# TASK OBJECTIVE
Return each line below that contains the word "size". Case counts.

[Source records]

········

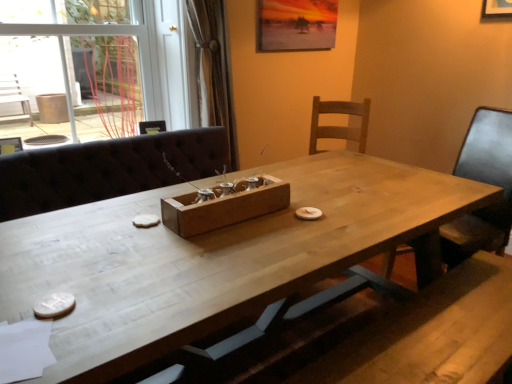
You are a GUI agent. You are given a task and a screenshot of the screen. Output one action in this format:
    pyautogui.click(x=<x>, y=<y>)
    Task: Click on the empty space that is ontop of white wood table at center
    
    Given the screenshot: What is the action you would take?
    pyautogui.click(x=263, y=216)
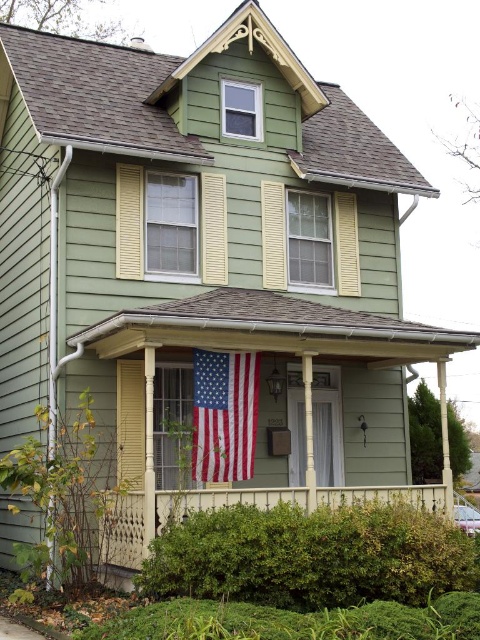
Is the position of white painted wood porch at lower center more distant than that of american flag at center?

That is False.

Does white painted wood porch at lower center have a larger size compared to american flag at center?

Yes, white painted wood porch at lower center is bigger than american flag at center.

Describe the element at coordinates (173, 516) in the screenshot. I see `white painted wood porch at lower center` at that location.

Locate an element on the screen. The height and width of the screenshot is (640, 480). white painted wood porch at lower center is located at coordinates (173, 516).

Can you confirm if matte green porch at center is positioned below white painted wood porch at lower center?

No, matte green porch at center is not below white painted wood porch at lower center.

Between point (442, 372) and point (156, 508), which one is positioned behind?

The point (442, 372) is behind.

The image size is (480, 640). Describe the element at coordinates (259, 401) in the screenshot. I see `matte green porch at center` at that location.

What are the coordinates of `matte green porch at center` in the screenshot? It's located at (259, 401).

Can you confirm if matte green porch at center is bigger than american flag at center?

Yes.

Who is taller, matte green porch at center or american flag at center?

Standing taller between the two is matte green porch at center.

The width and height of the screenshot is (480, 640). In order to click on matte green porch at center in this screenshot , I will do `click(259, 401)`.

Find the location of a particular element. Image resolution: width=480 pixels, height=640 pixels. matte green porch at center is located at coordinates (259, 401).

········

# RESULT
Does white painted wood porch at lower center have a larger size compared to american flag at center?
The image size is (480, 640). Describe the element at coordinates (259, 401) in the screenshot. I see `matte green porch at center` at that location.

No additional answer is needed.